• [About this task]:
Your task is to repeat all of the data exactly while excluding the pictures.

• [Raw data]:
★ ★ ★ ★ ★ ★ ★
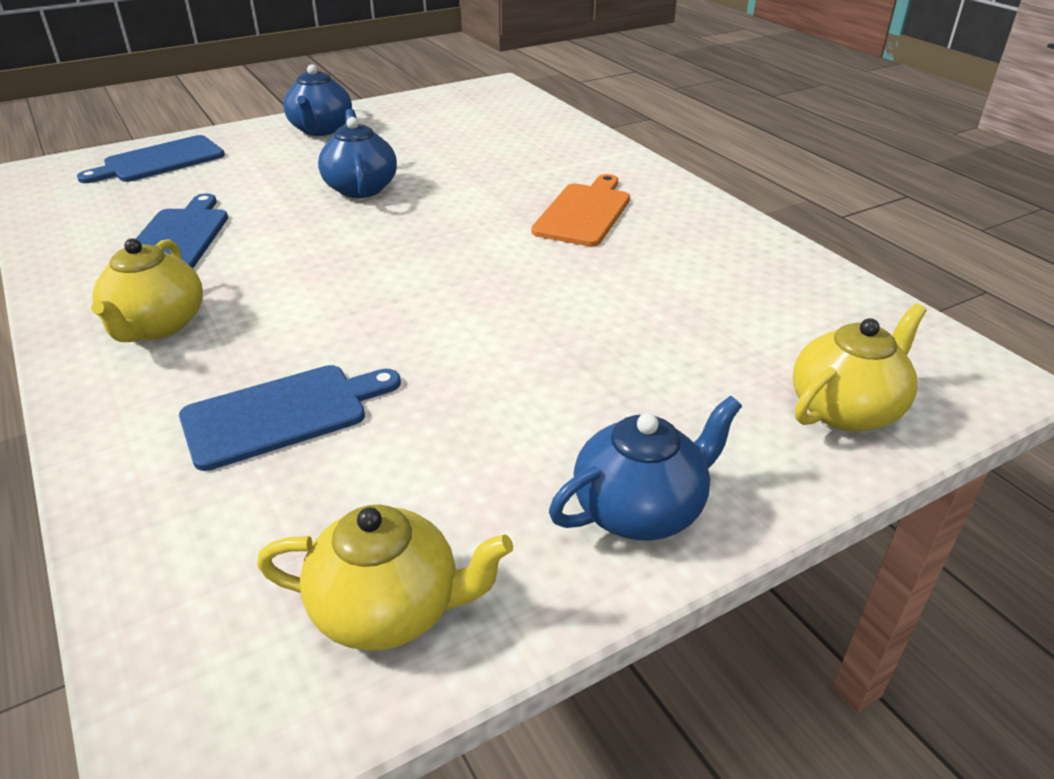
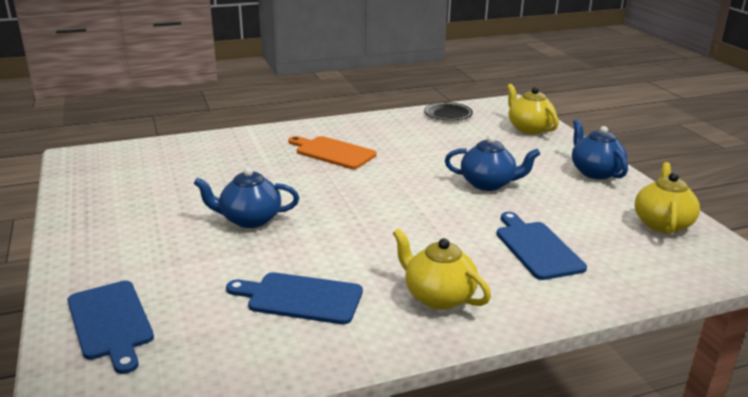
camera: 80 degrees left, 10 degrees down
(157, 326) = (438, 296): yellow teapot -> yellow teapot turned 150 degrees counterclockwise
(321, 130) = (105, 235): blue teapot -> blue teapot (488, 184)
(838, 300) = (448, 114): none -> black plate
★ ★ ★ ★ ★ ★ ★
• [Solved exercise]:
camera: 80 degrees left, 10 degrees down
(157, 326) = (438, 296): yellow teapot -> yellow teapot turned 150 degrees counterclockwise
(321, 130) = (105, 235): blue teapot -> blue teapot (488, 184)
(838, 300) = (448, 114): none -> black plate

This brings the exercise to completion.